__GOAL__:
Repeat the lines of the listing below from the line holding "ceremony [521, 965]" through the last line of the listing, inclusive.
——————
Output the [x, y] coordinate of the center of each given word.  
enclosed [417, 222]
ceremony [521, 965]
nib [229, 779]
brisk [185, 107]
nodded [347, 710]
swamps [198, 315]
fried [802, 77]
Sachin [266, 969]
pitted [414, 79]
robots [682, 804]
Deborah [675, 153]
——————
__THE ANSWER__:
ceremony [521, 965]
nib [229, 779]
brisk [185, 107]
nodded [347, 710]
swamps [198, 315]
fried [802, 77]
Sachin [266, 969]
pitted [414, 79]
robots [682, 804]
Deborah [675, 153]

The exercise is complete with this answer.